• [Exercise goal]
From the first record below to the last, retype each one exactly.

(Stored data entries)
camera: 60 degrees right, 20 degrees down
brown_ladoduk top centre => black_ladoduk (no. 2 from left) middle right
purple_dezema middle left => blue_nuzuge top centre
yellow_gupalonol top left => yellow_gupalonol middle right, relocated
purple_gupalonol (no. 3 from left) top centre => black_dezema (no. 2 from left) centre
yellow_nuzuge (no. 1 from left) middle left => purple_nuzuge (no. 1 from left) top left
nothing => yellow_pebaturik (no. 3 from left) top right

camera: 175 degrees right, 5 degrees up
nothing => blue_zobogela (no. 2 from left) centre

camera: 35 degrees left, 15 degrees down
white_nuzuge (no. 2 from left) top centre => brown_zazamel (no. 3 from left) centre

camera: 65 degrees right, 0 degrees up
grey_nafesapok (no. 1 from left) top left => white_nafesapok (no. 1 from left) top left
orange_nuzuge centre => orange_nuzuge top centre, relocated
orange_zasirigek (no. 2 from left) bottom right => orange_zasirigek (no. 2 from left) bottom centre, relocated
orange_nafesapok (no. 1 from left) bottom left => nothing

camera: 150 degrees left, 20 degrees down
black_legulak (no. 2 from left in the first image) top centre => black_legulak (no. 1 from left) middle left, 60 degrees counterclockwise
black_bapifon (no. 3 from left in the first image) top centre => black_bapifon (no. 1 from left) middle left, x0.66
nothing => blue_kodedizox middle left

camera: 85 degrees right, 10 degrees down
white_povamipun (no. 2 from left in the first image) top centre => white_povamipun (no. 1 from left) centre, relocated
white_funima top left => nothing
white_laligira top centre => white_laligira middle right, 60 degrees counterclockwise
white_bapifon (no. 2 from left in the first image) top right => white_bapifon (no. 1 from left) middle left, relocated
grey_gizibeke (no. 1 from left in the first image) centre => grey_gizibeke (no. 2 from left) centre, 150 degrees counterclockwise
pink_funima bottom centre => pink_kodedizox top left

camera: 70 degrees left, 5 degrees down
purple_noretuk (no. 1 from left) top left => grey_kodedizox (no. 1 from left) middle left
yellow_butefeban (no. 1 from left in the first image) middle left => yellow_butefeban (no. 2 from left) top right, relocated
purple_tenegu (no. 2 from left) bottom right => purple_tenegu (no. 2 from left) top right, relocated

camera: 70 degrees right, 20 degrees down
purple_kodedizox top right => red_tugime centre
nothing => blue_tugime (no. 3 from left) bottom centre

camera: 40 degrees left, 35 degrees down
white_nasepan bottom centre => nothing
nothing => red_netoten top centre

• [Your response]
camera: 60 degrees right, 20 degrees down
brown_ladoduk top centre => black_ladoduk (no. 2 from left) middle right
purple_dezema middle left => blue_nuzuge top centre
yellow_gupalonol top left => yellow_gupalonol middle right, relocated
purple_gupalonol (no. 3 from left) top centre => black_dezema (no. 2 from left) centre
yellow_nuzuge (no. 1 from left) middle left => purple_nuzuge (no. 1 from left) top left
nothing => yellow_pebaturik (no. 3 from left) top right

camera: 175 degrees right, 5 degrees up
nothing => blue_zobogela (no. 2 from left) centre

camera: 35 degrees left, 15 degrees down
white_nuzuge (no. 2 from left) top centre => brown_zazamel (no. 3 from left) centre

camera: 65 degrees right, 0 degrees up
grey_nafesapok (no. 1 from left) top left => white_nafesapok (no. 1 from left) top left
orange_nuzuge centre => orange_nuzuge top centre, relocated
orange_zasirigek (no. 2 from left) bottom right => orange_zasirigek (no. 2 from left) bottom centre, relocated
orange_nafesapok (no. 1 from left) bottom left => nothing

camera: 150 degrees left, 20 degrees down
black_legulak (no. 2 from left in the first image) top centre => black_legulak (no. 1 from left) middle left, 60 degrees counterclockwise
black_bapifon (no. 3 from left in the first image) top centre => black_bapifon (no. 1 from left) middle left, x0.66
nothing => blue_kodedizox middle left

camera: 85 degrees right, 10 degrees down
white_povamipun (no. 2 from left in the first image) top centre => white_povamipun (no. 1 from left) centre, relocated
white_funima top left => nothing
white_laligira top centre => white_laligira middle right, 60 degrees counterclockwise
white_bapifon (no. 2 from left in the first image) top right => white_bapifon (no. 1 from left) middle left, relocated
grey_gizibeke (no. 1 from left in the first image) centre => grey_gizibeke (no. 2 from left) centre, 150 degrees counterclockwise
pink_funima bottom centre => pink_kodedizox top left

camera: 70 degrees left, 5 degrees down
purple_noretuk (no. 1 from left) top left => grey_kodedizox (no. 1 from left) middle left
yellow_butefeban (no. 1 from left in the first image) middle left => yellow_butefeban (no. 2 from left) top right, relocated
purple_tenegu (no. 2 from left) bottom right => purple_tenegu (no. 2 from left) top right, relocated

camera: 70 degrees right, 20 degrees down
purple_kodedizox top right => red_tugime centre
nothing => blue_tugime (no. 3 from left) bottom centre

camera: 40 degrees left, 35 degrees down
white_nasepan bottom centre => nothing
nothing => red_netoten top centre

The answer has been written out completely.